> [Problem to solve]:
Copy, exactly and without additions, every line in the records below from the one holding "camera: 80 degrees right, 15 degrees down" through the one holding "camera: 70 degrees left, 5 degrees down", both ends included.

> [Given information]:
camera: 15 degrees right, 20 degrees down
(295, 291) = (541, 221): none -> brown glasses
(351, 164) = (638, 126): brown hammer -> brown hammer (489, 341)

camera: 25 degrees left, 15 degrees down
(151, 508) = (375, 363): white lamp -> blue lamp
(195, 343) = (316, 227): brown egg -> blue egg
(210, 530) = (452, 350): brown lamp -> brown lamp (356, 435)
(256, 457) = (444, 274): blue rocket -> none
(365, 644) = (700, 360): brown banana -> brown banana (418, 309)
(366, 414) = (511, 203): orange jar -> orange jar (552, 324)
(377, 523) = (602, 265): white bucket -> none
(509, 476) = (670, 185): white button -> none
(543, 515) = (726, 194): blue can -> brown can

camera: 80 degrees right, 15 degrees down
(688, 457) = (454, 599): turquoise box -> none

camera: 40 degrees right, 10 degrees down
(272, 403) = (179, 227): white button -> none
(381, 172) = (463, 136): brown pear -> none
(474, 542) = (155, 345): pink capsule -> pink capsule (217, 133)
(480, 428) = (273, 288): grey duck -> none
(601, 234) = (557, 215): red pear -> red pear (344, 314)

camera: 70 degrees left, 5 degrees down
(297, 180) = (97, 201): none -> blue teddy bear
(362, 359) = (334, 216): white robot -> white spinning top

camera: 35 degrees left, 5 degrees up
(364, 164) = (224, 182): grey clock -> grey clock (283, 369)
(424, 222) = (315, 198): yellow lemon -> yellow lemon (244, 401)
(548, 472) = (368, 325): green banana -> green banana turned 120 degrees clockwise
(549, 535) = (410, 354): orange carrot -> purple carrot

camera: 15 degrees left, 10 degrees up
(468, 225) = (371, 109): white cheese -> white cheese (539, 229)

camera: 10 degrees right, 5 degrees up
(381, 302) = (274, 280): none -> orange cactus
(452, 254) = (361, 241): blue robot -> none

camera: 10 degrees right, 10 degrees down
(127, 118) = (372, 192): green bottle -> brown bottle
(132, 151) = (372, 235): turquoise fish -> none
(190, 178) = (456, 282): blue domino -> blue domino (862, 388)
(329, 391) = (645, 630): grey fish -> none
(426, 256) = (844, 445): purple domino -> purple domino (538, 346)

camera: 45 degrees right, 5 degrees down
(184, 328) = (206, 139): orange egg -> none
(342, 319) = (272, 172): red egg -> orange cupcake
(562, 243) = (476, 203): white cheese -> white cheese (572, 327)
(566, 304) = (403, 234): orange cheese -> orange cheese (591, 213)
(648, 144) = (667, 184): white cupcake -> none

> [Task output]:
camera: 80 degrees right, 15 degrees down
(688, 457) = (454, 599): turquoise box -> none

camera: 40 degrees right, 10 degrees down
(272, 403) = (179, 227): white button -> none
(381, 172) = (463, 136): brown pear -> none
(474, 542) = (155, 345): pink capsule -> pink capsule (217, 133)
(480, 428) = (273, 288): grey duck -> none
(601, 234) = (557, 215): red pear -> red pear (344, 314)

camera: 70 degrees left, 5 degrees down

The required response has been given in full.